- AIM OF THE EXERCISE -
Go through the records line by line from the top and repeat each one exactly, ending with the line that contains "JOY3 pin VRX: D11 -> A3".

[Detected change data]
==========

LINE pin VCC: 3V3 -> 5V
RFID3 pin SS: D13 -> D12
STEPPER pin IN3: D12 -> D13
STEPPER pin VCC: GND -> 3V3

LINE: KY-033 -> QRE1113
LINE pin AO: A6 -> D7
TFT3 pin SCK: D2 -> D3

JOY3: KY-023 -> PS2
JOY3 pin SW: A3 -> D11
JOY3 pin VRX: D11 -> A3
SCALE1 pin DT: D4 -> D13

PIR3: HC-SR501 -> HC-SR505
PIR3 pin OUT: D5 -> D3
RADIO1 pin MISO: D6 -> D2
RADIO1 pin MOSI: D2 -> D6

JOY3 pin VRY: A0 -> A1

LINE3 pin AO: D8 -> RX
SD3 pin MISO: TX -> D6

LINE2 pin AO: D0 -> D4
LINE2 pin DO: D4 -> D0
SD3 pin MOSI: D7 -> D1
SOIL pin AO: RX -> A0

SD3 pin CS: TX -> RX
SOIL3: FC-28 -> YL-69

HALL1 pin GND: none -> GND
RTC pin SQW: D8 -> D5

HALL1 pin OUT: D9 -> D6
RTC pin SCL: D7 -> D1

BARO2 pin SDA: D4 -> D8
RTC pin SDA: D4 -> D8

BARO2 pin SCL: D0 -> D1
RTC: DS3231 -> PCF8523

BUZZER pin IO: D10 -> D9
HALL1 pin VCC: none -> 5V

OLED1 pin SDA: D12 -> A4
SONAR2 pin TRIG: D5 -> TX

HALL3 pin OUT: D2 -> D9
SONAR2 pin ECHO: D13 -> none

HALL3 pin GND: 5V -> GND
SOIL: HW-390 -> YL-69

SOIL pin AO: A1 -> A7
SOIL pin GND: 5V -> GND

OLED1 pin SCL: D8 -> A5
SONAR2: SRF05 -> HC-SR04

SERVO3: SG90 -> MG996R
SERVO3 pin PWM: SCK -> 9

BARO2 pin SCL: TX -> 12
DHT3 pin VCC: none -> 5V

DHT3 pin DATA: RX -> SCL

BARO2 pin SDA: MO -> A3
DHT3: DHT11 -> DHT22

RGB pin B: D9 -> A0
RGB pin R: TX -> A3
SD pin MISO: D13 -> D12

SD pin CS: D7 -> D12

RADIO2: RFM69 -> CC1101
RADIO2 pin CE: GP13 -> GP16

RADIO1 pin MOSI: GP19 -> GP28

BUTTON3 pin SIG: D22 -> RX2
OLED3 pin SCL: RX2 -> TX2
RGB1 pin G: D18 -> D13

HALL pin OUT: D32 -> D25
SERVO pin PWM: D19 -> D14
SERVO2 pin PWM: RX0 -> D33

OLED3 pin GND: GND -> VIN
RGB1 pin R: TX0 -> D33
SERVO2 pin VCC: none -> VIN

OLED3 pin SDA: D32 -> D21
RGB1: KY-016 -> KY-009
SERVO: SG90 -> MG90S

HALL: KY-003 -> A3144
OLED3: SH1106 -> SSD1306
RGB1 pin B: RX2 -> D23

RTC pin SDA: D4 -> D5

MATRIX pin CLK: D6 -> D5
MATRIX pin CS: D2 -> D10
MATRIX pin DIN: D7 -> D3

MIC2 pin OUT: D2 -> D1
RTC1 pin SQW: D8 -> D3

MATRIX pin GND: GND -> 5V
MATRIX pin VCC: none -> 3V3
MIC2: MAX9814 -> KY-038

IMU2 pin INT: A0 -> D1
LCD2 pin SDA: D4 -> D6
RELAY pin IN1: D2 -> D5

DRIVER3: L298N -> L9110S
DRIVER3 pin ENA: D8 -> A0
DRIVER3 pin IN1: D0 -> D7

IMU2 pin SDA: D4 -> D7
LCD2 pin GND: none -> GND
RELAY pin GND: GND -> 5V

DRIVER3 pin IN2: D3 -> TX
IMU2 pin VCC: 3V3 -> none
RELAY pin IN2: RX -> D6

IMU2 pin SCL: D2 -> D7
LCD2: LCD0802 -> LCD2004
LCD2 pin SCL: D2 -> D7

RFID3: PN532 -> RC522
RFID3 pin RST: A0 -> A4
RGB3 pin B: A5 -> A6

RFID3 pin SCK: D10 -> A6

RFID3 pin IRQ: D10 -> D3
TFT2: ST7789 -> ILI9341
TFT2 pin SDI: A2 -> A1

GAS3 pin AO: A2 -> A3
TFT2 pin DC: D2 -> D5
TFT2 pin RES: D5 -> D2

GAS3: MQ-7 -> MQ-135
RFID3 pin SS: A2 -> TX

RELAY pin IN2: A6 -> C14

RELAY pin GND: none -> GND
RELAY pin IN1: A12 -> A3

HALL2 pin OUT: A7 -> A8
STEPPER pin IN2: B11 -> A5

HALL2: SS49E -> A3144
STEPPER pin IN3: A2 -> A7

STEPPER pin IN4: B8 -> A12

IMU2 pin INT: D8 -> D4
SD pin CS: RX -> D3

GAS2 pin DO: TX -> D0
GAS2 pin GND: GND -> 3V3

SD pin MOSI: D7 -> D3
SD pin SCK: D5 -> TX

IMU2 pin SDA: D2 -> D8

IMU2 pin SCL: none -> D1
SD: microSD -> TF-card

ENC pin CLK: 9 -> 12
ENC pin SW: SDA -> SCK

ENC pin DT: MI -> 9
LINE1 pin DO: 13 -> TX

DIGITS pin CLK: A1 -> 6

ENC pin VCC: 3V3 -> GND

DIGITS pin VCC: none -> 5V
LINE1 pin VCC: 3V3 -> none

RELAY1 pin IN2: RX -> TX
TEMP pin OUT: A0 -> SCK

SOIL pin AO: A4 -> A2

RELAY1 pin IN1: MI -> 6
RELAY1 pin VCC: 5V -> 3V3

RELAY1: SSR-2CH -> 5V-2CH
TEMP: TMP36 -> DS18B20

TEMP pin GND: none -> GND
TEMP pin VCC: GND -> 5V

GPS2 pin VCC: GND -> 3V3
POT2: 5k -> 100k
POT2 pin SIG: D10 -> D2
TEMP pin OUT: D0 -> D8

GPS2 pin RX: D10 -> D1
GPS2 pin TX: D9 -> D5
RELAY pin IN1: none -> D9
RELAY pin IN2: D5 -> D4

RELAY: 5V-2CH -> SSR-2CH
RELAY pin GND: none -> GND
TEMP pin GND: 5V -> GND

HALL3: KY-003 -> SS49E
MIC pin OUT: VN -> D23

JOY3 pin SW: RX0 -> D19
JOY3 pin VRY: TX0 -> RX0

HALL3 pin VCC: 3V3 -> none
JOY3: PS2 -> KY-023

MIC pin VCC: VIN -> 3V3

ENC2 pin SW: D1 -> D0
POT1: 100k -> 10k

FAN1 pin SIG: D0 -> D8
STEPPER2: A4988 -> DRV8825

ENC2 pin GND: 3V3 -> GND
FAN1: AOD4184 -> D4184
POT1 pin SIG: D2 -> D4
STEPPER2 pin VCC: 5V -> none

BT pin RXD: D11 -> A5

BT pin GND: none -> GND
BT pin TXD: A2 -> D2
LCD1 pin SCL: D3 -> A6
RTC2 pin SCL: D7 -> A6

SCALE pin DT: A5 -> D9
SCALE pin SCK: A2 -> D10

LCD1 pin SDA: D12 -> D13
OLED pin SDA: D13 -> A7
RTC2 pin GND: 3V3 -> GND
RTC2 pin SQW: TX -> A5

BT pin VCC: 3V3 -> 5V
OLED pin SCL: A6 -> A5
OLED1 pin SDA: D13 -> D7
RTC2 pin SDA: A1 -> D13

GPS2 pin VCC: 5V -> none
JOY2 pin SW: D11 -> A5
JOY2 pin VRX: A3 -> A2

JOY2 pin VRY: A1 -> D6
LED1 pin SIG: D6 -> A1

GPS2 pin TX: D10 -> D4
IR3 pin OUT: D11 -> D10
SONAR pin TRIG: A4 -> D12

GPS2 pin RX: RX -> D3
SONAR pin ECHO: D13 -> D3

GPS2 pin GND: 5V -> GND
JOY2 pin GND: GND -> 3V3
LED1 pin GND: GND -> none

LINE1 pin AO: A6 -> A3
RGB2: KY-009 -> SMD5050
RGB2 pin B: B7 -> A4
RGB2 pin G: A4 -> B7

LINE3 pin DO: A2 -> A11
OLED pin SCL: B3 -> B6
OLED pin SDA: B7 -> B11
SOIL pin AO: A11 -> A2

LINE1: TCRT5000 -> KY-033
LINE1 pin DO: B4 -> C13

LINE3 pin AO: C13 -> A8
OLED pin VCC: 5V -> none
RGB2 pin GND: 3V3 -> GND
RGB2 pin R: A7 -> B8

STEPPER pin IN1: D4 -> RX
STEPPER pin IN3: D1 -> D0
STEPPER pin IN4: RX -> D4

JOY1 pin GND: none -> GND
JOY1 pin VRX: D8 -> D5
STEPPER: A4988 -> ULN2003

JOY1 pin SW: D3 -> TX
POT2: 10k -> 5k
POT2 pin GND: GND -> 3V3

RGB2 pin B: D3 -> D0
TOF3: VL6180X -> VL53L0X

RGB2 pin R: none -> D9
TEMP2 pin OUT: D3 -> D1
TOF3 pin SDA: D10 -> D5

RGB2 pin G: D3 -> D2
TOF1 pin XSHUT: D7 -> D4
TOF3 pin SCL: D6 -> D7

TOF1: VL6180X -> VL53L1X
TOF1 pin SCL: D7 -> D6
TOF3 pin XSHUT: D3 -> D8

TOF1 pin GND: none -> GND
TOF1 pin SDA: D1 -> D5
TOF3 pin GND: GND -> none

==========

- ANSWER TO THE EXERCISE -
LINE pin VCC: 3V3 -> 5V
RFID3 pin SS: D13 -> D12
STEPPER pin IN3: D12 -> D13
STEPPER pin VCC: GND -> 3V3

LINE: KY-033 -> QRE1113
LINE pin AO: A6 -> D7
TFT3 pin SCK: D2 -> D3

JOY3: KY-023 -> PS2
JOY3 pin SW: A3 -> D11
JOY3 pin VRX: D11 -> A3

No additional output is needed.